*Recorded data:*
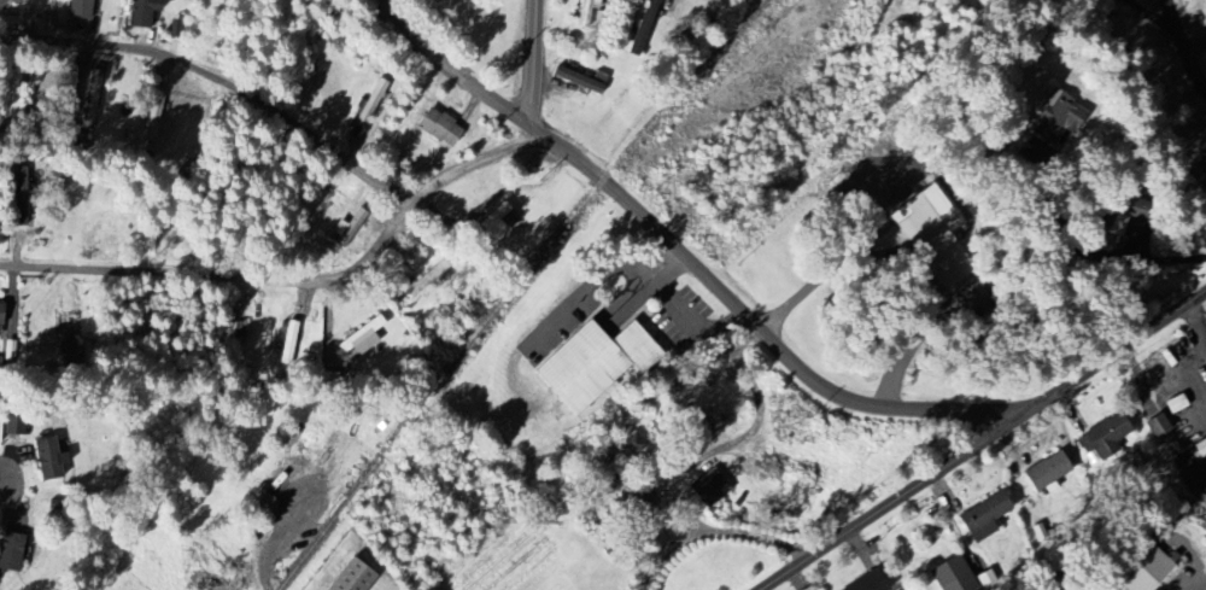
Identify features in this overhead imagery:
building: (5, 4)
building: (77, 9)
building: (141, 13)
building: (587, 14)
road: (1151, 16)
building: (644, 22)
road: (1184, 46)
road: (537, 62)
building: (577, 78)
road: (222, 80)
building: (9, 95)
building: (88, 100)
building: (371, 104)
building: (153, 118)
building: (1049, 118)
building: (436, 127)
building: (70, 141)
road: (506, 152)
building: (22, 196)
building: (348, 230)
building: (928, 237)
road: (682, 248)
road: (1122, 260)
road: (820, 277)
road: (295, 279)
building: (426, 279)
railway: (513, 287)
building: (0, 310)
road: (683, 310)
road: (1197, 321)
building: (360, 339)
road: (915, 342)
building: (592, 364)
building: (1156, 427)
building: (11, 429)
building: (1101, 438)
road: (981, 440)
building: (44, 459)
building: (1045, 472)
building: (708, 488)
building: (635, 505)
building: (981, 518)
building: (8, 557)
building: (1141, 569)
building: (952, 575)
building: (350, 577)
building: (865, 583)

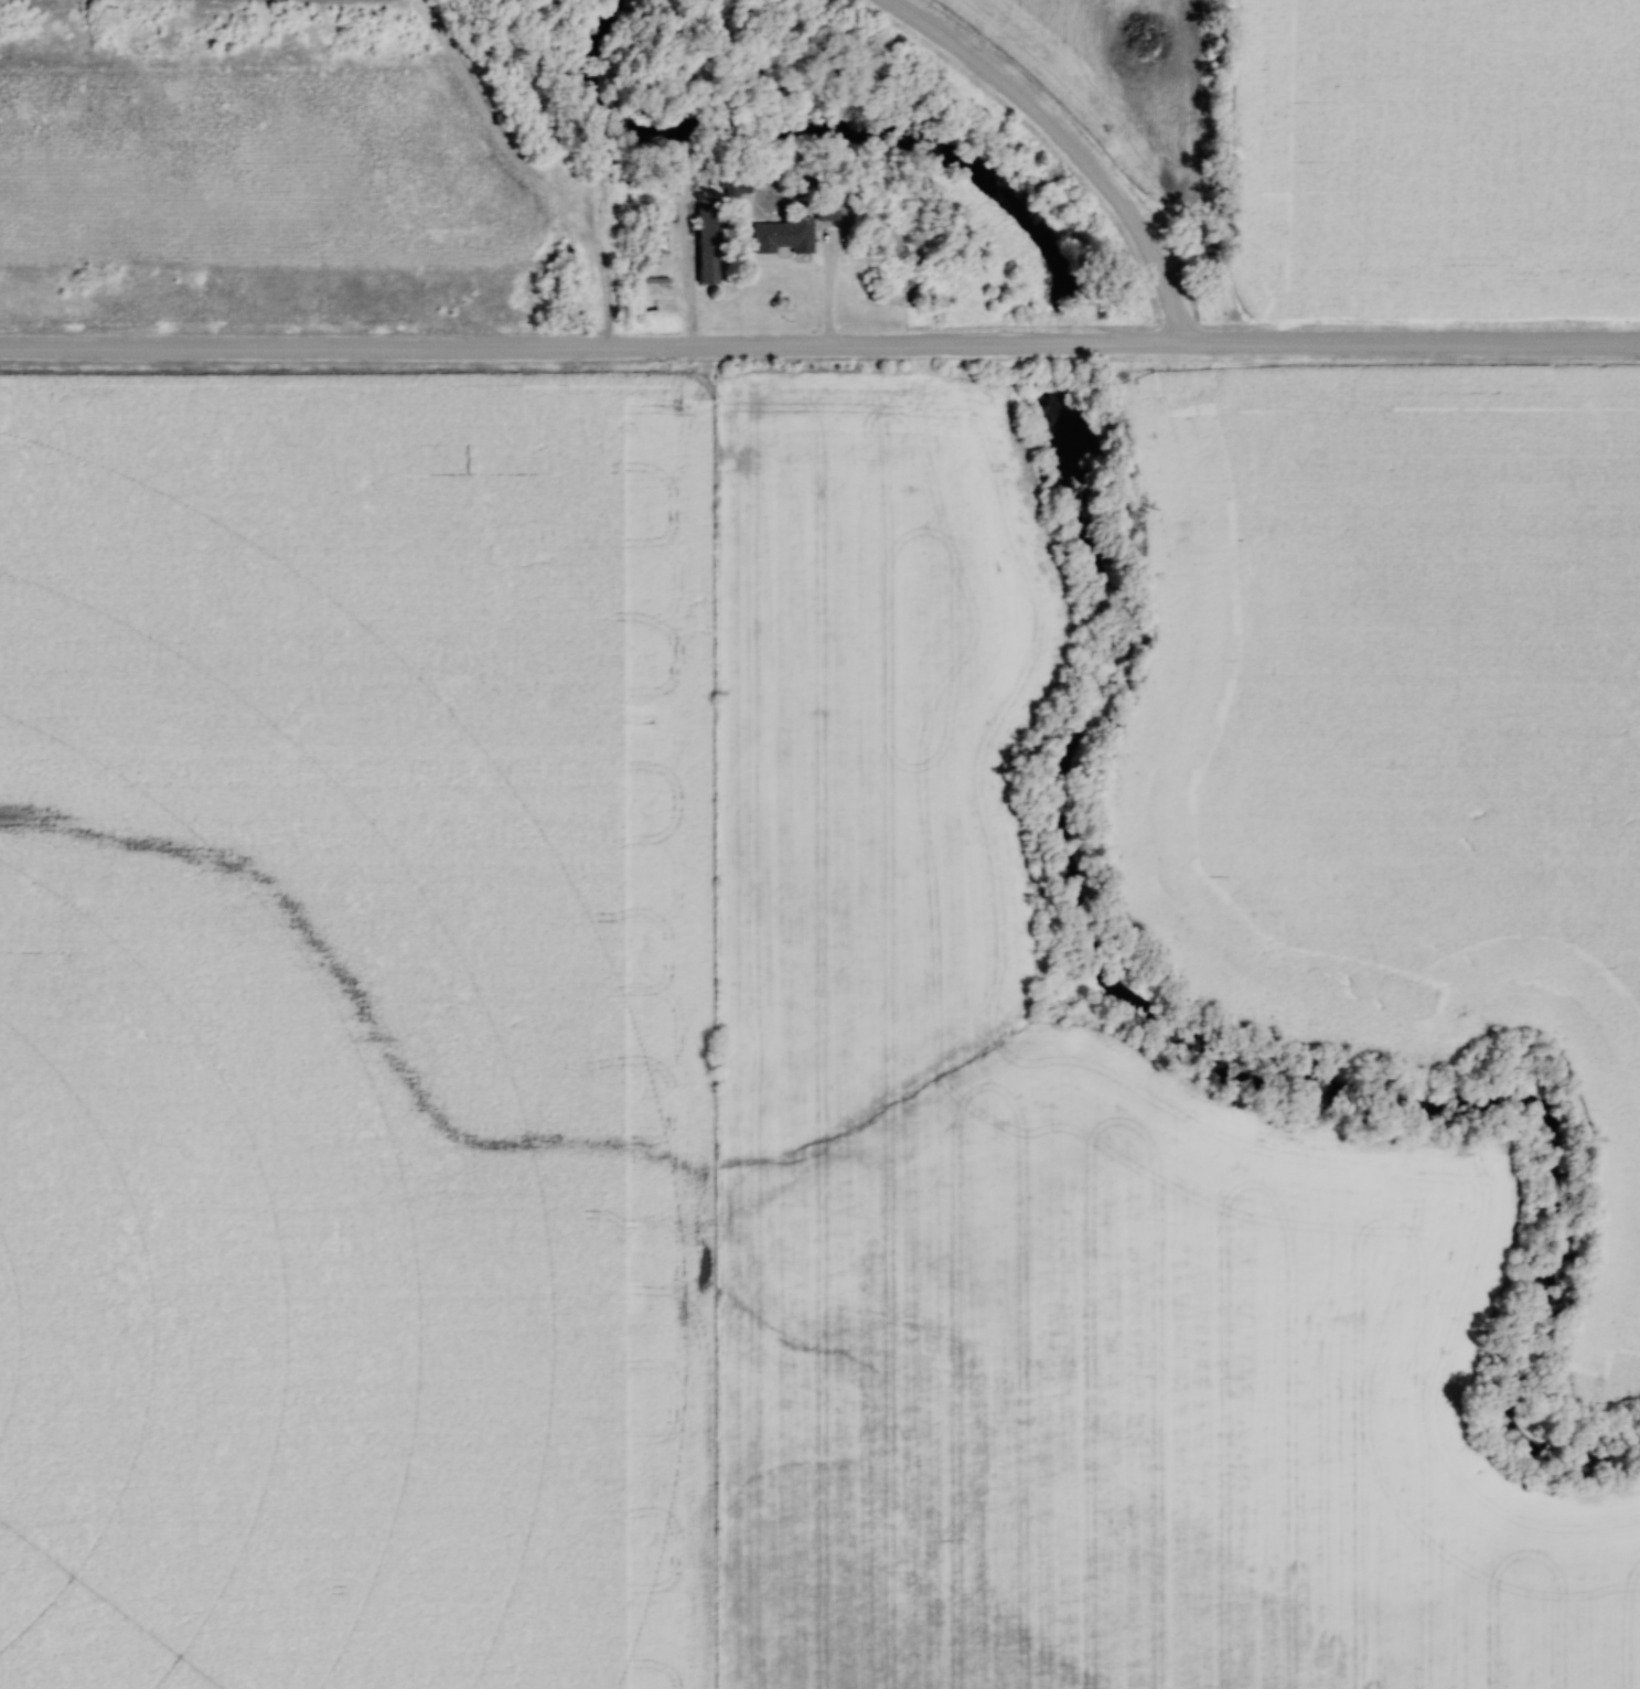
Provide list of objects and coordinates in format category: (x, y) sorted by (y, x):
river: (817, 139)
road: (1066, 146)
building: (829, 209)
building: (786, 236)
building: (710, 245)
road: (1118, 344)
road: (298, 345)
river: (1064, 349)
river: (1245, 1068)

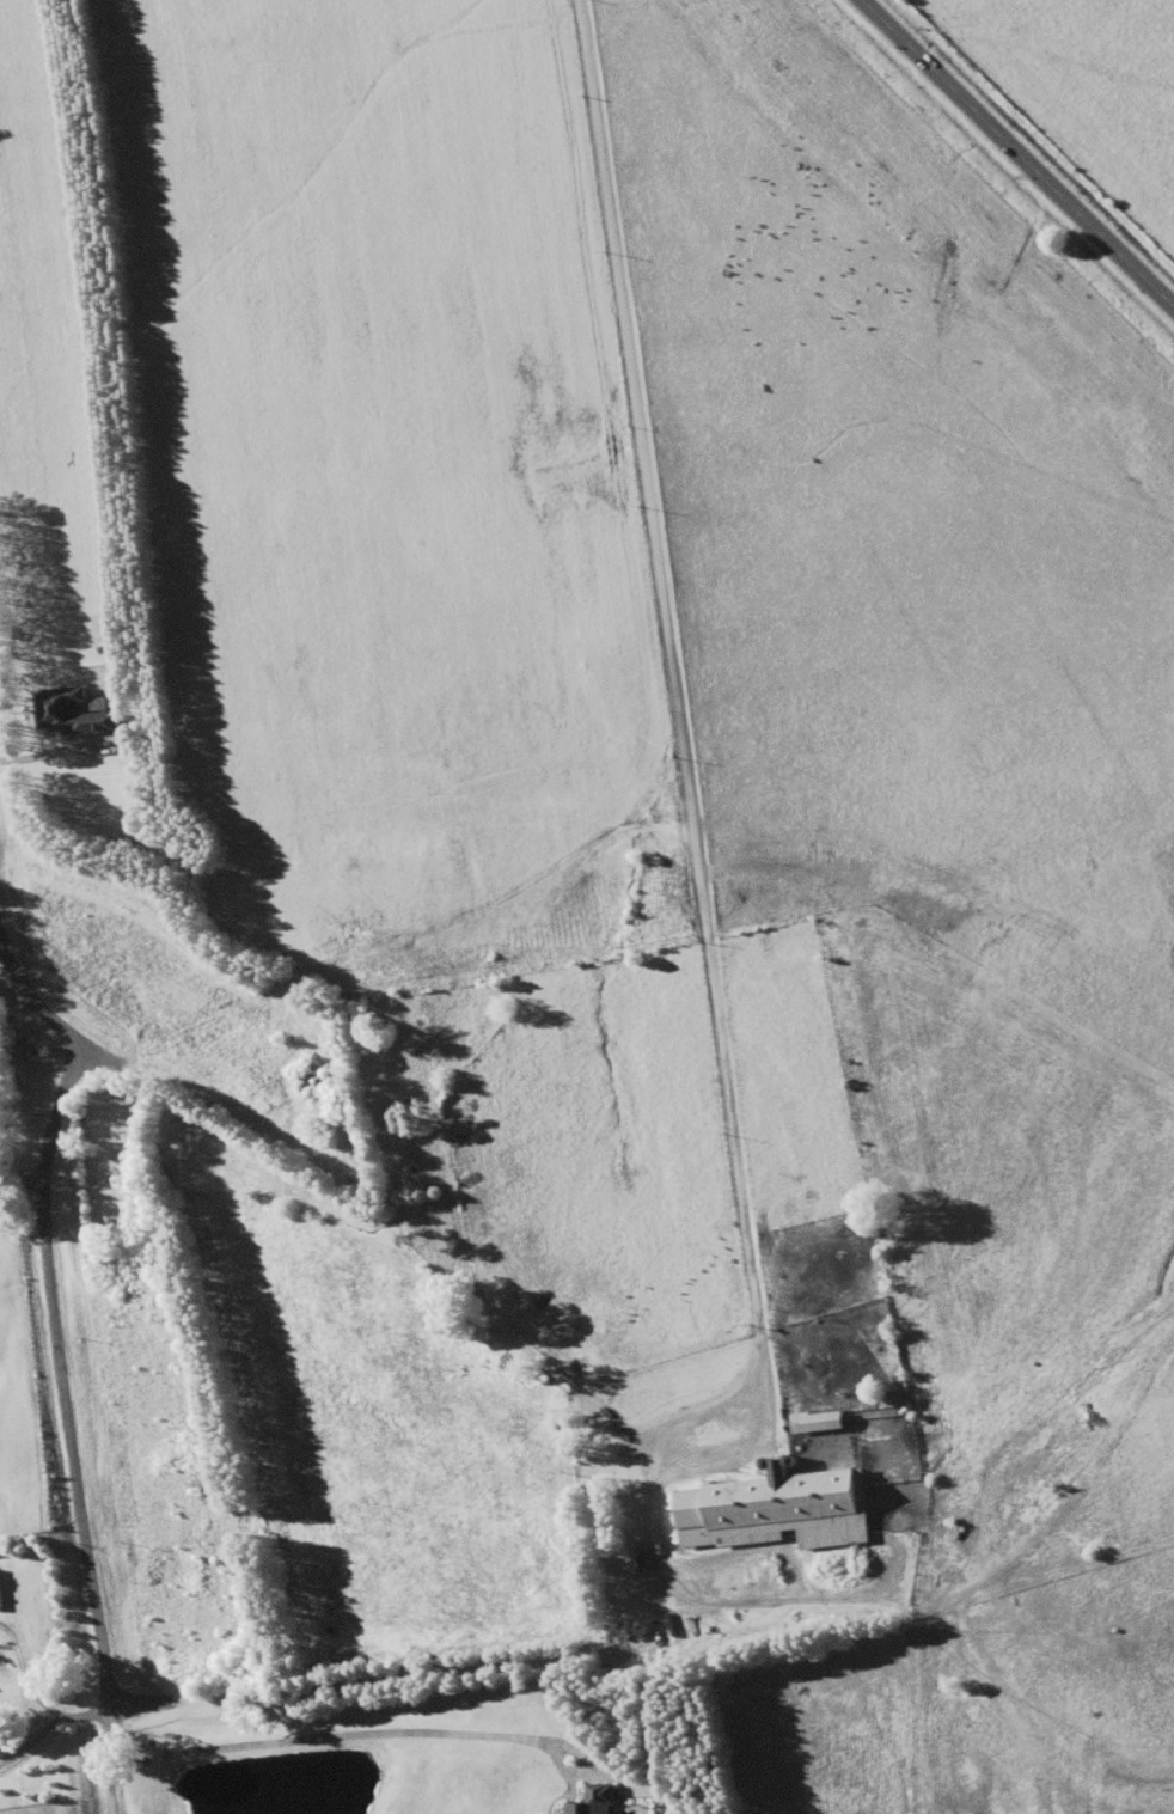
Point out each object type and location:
road: (1002, 160)
road: (627, 743)
building: (877, 1230)
road: (57, 1311)
road: (573, 1422)
building: (815, 1422)
building: (775, 1508)
road: (322, 1687)
building: (620, 1805)

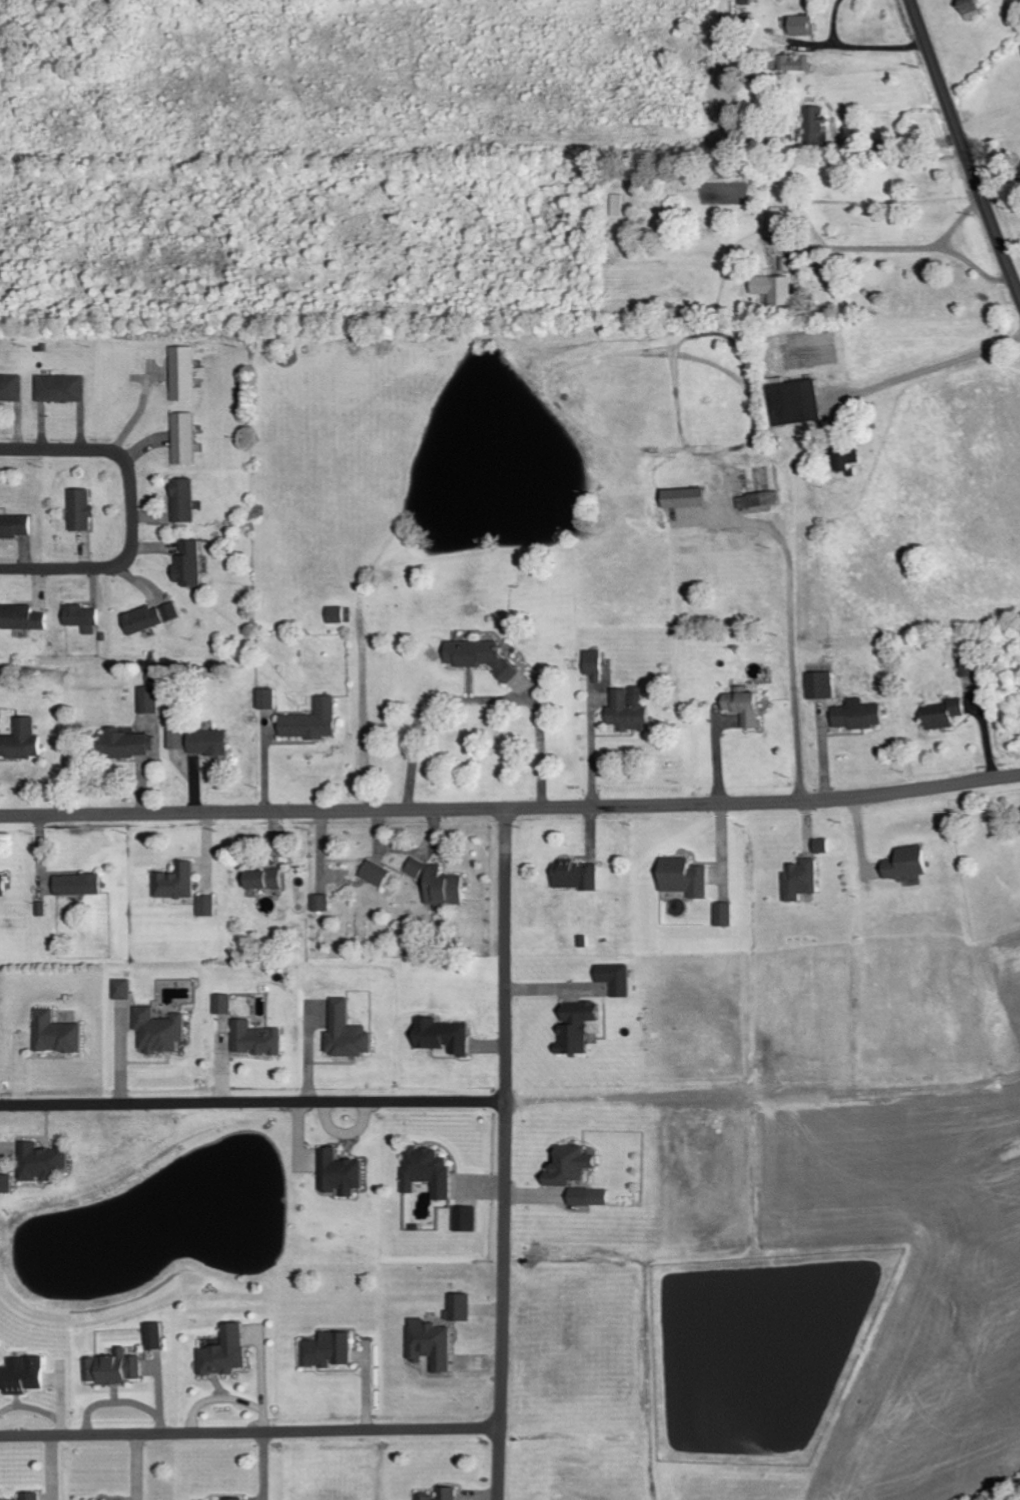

*EXERCISE BRIEF:* From the records above, copy each line where the word "river" can be found.

*WORKED SOLUTION:*
river: (817, 139)
river: (1064, 349)
river: (1245, 1068)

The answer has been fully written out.